*Problem statement*. Please quote exactly the lines below from the line containing "none -> red plate E1 level 1" to the line containing "green brick E2:E3", both lines included, and nothing else.

[[ Dataset content open ]]

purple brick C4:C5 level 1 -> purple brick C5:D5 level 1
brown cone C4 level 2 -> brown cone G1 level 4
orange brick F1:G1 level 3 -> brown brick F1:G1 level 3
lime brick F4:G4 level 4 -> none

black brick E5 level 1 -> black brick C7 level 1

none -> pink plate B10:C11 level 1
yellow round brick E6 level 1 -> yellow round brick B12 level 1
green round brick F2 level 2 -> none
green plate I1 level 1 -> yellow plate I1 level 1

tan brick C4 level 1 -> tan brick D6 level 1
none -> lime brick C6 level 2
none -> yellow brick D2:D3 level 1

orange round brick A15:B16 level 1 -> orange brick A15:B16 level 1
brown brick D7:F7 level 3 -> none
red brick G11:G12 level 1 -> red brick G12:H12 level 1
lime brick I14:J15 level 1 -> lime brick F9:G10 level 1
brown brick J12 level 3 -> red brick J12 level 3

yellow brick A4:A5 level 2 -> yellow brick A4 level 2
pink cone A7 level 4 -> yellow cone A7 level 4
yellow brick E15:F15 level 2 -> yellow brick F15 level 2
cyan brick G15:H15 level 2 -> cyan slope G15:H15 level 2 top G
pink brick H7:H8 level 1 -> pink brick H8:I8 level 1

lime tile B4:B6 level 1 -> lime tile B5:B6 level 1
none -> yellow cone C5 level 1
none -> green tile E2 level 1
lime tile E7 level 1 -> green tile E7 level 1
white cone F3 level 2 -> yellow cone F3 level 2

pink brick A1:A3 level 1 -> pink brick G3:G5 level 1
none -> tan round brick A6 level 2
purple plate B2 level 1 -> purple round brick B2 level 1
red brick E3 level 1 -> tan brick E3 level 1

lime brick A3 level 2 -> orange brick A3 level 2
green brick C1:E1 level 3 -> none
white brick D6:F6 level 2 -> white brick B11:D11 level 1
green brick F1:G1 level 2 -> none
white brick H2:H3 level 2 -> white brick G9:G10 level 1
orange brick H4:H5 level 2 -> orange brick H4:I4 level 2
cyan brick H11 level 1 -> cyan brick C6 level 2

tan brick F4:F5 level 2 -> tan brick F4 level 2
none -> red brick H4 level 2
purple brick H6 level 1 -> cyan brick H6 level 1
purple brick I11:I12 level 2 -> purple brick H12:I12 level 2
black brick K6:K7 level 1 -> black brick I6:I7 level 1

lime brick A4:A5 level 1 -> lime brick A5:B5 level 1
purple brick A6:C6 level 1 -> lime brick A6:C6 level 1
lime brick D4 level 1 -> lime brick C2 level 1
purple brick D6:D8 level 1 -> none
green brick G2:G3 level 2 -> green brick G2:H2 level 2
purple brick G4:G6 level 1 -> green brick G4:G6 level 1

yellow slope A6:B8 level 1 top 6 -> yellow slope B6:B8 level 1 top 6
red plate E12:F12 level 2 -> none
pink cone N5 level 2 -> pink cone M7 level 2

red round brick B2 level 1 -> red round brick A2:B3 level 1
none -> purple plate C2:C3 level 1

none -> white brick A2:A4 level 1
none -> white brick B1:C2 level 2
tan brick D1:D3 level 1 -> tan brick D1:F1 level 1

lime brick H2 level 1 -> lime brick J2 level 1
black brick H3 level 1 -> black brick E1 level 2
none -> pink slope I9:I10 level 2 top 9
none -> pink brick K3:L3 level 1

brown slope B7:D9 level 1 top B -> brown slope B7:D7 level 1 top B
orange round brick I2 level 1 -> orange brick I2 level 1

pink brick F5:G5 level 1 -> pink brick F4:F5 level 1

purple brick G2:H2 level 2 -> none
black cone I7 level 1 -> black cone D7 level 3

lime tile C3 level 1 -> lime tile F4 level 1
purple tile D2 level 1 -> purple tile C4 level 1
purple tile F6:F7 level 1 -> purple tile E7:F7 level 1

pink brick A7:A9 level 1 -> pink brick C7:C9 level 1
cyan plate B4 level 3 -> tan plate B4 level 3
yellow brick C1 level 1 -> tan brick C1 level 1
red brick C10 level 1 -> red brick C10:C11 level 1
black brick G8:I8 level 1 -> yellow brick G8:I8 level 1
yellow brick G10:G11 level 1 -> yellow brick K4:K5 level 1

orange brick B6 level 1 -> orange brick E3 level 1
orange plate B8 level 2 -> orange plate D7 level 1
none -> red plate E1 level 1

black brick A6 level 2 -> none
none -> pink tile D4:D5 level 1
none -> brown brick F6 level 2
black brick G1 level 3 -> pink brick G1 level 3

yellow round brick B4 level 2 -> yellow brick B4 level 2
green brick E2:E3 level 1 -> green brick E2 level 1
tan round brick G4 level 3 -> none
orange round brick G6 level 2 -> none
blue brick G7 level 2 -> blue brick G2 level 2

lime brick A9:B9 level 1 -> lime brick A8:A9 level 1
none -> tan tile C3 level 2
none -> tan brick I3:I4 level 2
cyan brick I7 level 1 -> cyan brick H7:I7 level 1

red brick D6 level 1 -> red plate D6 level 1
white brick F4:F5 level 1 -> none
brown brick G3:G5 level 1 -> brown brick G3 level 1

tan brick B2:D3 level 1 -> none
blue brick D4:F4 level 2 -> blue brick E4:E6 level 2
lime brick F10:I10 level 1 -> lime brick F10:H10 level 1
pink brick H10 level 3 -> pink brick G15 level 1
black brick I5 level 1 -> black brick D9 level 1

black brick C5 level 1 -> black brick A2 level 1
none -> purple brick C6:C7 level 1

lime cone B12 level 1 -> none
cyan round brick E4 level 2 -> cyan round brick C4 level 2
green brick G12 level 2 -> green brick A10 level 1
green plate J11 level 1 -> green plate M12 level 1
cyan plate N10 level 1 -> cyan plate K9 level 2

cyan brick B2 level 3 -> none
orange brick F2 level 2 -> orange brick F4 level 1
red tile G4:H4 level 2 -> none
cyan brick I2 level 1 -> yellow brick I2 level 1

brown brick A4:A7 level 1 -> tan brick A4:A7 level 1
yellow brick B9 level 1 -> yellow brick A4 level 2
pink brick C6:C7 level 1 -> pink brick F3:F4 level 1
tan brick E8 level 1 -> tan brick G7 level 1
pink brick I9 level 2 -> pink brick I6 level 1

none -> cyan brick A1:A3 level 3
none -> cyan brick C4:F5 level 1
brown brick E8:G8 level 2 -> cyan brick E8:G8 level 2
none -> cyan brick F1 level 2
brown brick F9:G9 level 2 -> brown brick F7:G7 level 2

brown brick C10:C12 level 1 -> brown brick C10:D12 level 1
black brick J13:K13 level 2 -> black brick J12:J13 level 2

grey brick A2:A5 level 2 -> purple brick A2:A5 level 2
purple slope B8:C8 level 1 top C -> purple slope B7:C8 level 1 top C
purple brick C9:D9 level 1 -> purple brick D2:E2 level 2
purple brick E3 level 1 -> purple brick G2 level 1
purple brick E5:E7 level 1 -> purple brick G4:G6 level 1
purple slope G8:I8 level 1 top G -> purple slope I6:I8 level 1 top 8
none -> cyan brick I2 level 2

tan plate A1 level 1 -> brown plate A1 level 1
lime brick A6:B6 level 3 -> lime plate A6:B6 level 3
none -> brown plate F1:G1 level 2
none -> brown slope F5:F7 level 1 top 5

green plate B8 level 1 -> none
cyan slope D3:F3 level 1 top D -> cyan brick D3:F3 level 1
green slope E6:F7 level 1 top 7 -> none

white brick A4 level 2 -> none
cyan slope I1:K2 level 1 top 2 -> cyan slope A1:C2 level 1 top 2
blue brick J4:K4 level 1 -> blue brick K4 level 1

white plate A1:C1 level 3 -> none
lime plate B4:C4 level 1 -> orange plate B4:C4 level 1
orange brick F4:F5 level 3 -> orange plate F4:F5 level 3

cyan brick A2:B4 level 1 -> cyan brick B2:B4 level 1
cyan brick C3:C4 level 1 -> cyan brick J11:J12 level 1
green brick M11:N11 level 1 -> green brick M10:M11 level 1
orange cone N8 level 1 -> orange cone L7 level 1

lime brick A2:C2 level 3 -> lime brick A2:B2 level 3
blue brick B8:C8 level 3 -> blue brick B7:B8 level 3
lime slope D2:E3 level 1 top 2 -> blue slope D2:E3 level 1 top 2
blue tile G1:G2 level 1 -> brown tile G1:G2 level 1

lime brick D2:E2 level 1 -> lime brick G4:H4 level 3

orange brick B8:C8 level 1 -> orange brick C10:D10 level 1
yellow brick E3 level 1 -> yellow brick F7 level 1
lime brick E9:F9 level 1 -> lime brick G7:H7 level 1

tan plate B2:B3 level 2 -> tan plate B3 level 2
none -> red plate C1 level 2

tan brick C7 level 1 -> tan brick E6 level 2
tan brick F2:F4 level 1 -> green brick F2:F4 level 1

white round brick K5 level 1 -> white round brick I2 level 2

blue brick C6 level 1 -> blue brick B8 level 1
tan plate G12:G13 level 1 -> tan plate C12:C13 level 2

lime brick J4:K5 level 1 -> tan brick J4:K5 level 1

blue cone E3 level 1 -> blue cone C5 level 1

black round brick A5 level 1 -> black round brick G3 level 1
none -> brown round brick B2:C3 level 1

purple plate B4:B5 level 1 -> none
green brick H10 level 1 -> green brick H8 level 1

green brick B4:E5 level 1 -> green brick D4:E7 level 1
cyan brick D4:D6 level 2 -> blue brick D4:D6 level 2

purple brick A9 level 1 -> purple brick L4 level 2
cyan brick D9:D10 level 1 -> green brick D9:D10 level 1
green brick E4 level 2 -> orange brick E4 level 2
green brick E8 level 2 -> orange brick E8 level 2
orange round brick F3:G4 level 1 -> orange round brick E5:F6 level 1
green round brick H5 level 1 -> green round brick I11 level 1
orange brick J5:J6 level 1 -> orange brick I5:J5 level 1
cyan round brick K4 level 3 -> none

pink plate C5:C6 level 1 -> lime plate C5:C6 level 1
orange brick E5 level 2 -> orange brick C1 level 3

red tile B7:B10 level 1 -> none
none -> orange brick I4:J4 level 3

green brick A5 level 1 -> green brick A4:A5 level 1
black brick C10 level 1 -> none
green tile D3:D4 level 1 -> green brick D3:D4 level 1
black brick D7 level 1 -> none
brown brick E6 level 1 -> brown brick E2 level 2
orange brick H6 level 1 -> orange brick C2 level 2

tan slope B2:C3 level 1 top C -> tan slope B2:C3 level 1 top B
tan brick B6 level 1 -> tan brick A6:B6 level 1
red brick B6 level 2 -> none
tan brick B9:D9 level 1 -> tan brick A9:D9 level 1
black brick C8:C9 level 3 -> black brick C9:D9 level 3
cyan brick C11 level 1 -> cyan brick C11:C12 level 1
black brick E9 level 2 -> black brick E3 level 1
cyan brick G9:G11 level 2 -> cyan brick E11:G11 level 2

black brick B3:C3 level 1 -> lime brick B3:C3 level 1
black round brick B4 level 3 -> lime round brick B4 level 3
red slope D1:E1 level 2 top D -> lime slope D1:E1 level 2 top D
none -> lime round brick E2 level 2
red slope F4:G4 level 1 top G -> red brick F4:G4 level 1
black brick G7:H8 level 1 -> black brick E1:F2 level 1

[[ Dataset content closed ]]

*The completed task*.
none -> red plate E1 level 1

black brick A6 level 2 -> none
none -> pink tile D4:D5 level 1
none -> brown brick F6 level 2
black brick G1 level 3 -> pink brick G1 level 3

yellow round brick B4 level 2 -> yellow brick B4 level 2
green brick E2:E3 level 1 -> green brick E2 level 1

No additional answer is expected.